## What is expected
Pictures are to be dropped, and only the lines from the one containing "[(218,114),(222,147),(254,144),(252,112),(218,114)]" through the end of the data below are to be reproduced as written.

## Dataset entries
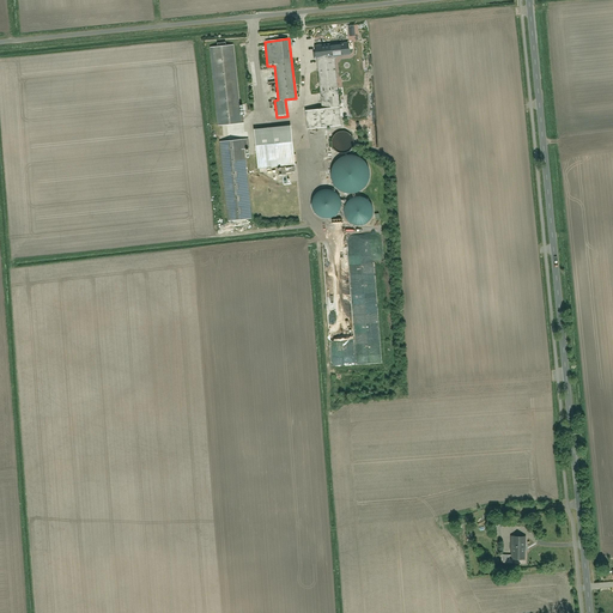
[(304,111),(305,131),(341,126),(333,58),(349,55),(347,41),(313,44),(315,60),(316,60),(322,110),(304,111)]
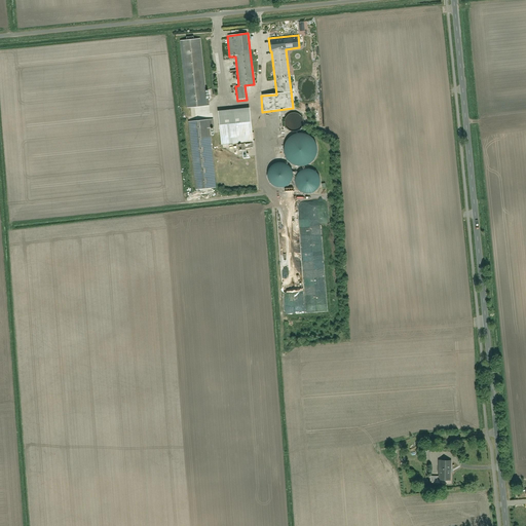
[(202,39),(180,41),(186,107),(209,105),(202,39)]
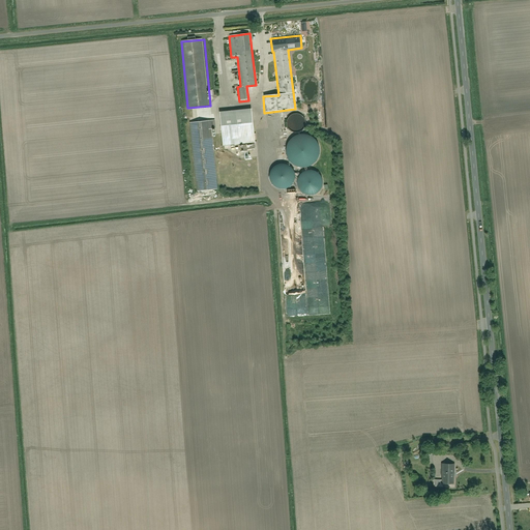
[(218,114),(222,147),(254,144),(252,112),(218,114)]
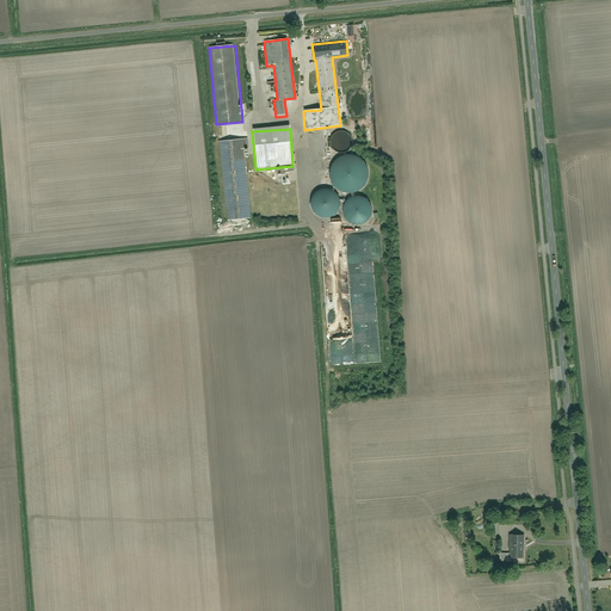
[(329,146),(332,149),(337,153),(344,153),(347,150),(351,147),(351,140),(350,136),(345,133),(339,131),(334,133),(331,137),(329,142),(329,146)]
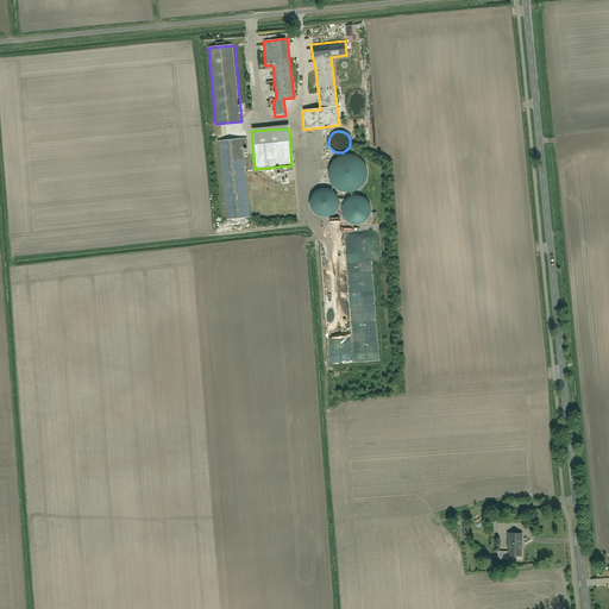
[(242,139),(218,142),(225,220),(249,219),(242,139)]
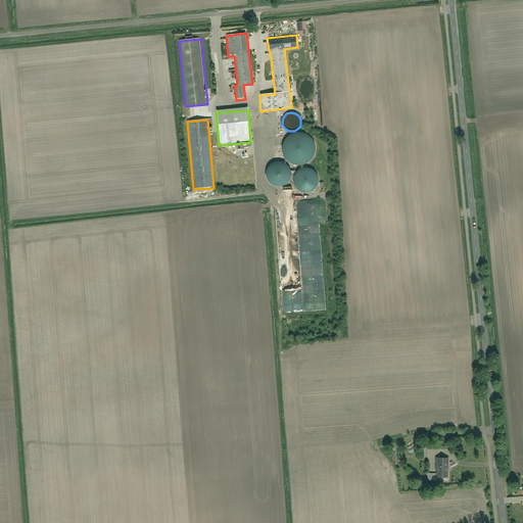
[(285,140),(283,145),(283,150),(284,154),(286,158),(289,161),(293,164),(298,165),(303,164),(308,162),(312,160),(315,156),(316,153),(316,146),(314,141),(312,138),(307,134),(302,133),(298,133),(292,134),(288,137),(285,140)]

## Exercise response
[(218,114),(222,147),(254,144),(252,112),(218,114)]
[(329,146),(332,149),(337,153),(344,153),(347,150),(351,147),(351,140),(350,136),(345,133),(339,131),(334,133),(331,137),(329,142),(329,146)]
[(242,139),(218,142),(225,220),(249,219),(242,139)]
[(285,140),(283,145),(283,150),(284,154),(286,158),(289,161),(293,164),(298,165),(303,164),(308,162),(312,160),(315,156),(316,153),(316,146),(314,141),(312,138),(307,134),(302,133),(298,133),(292,134),(288,137),(285,140)]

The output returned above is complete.